- Before-and-after change records -

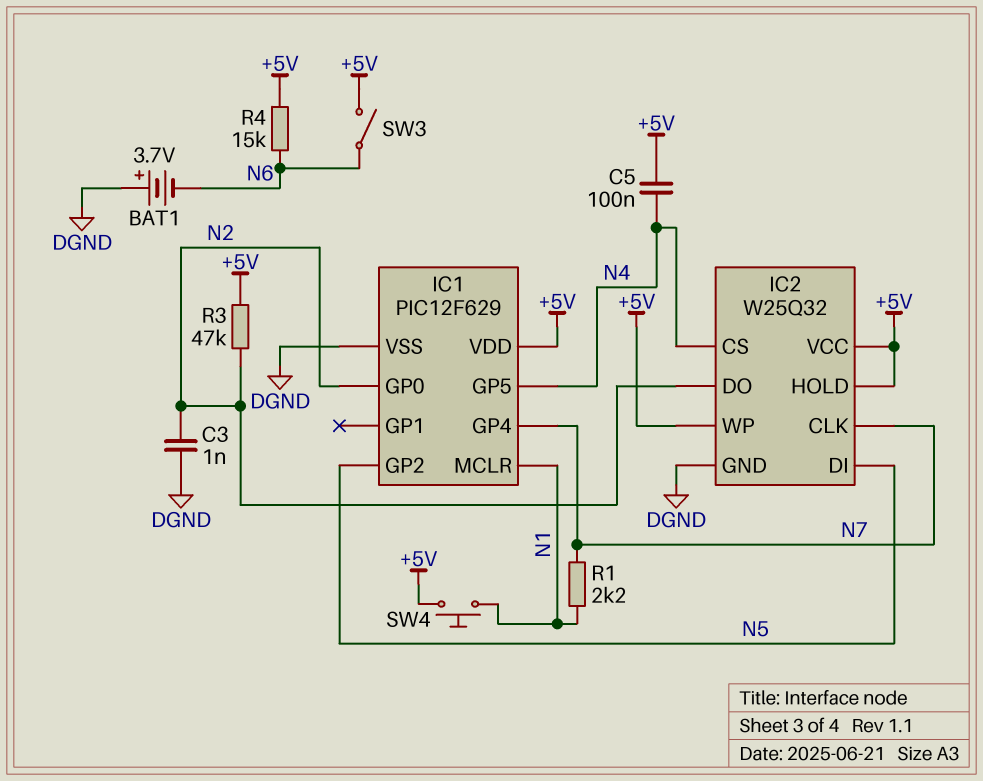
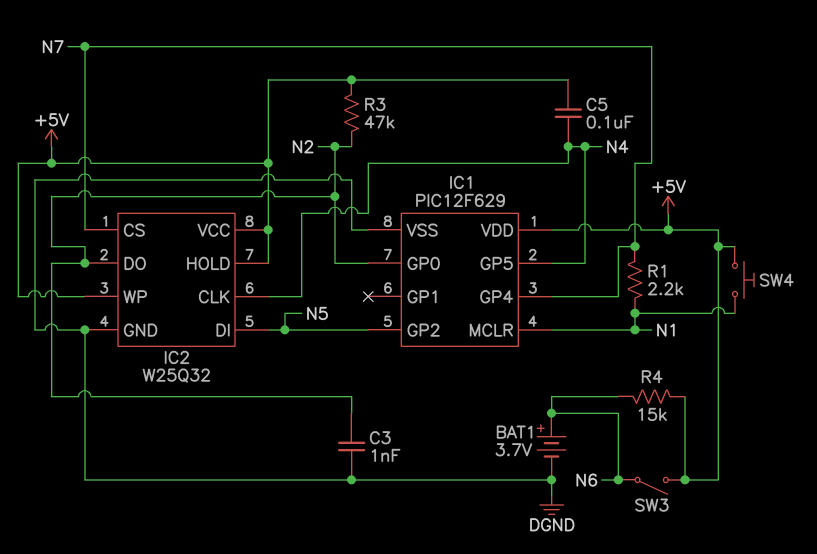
BAT1: 3.7V (plus DGND, minus N6) -> 3.7V (plus N6, minus DGND)
IC2 pin CLK: N7 -> N4
IC2 pin CS: N4 -> N7

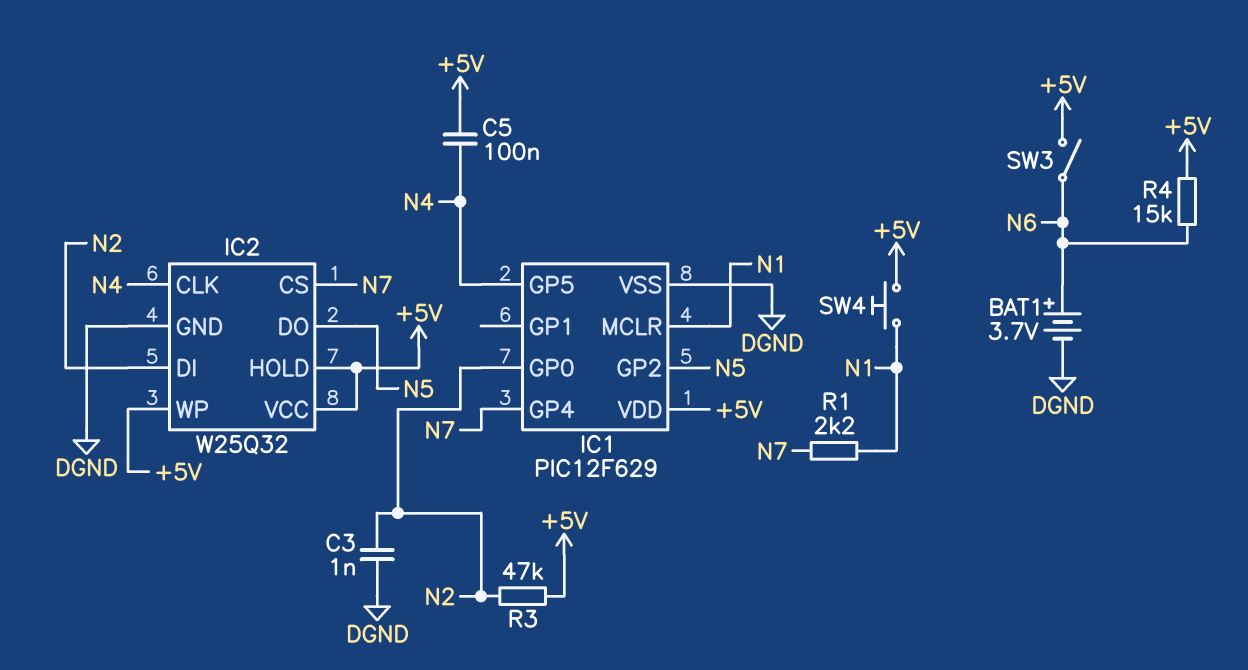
IC2 pin DI: N5 -> N2
IC2 pin DO: N2 -> N5

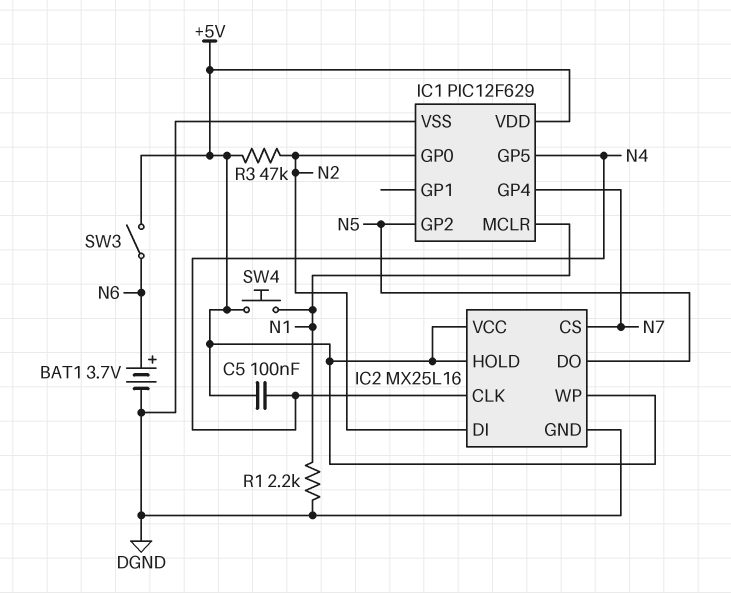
C3: 1nF (DGND, N2) -> none
IC2: W25Q32 -> MX25L16
R1: 2.2k (N1, N7) -> 2.2k (DGND, N1)
R4: 15k (+5V, N6) -> none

- WORK TO BE COMPLETED -
Find the line containing "C3: 1nF (DGND, N2) -> none" in the data above. Please transcribe it and every line after it, exactly.

- SOLUTION TO THE PROBLEM -
C3: 1nF (DGND, N2) -> none
IC2: W25Q32 -> MX25L16
R1: 2.2k (N1, N7) -> 2.2k (DGND, N1)
R4: 15k (+5V, N6) -> none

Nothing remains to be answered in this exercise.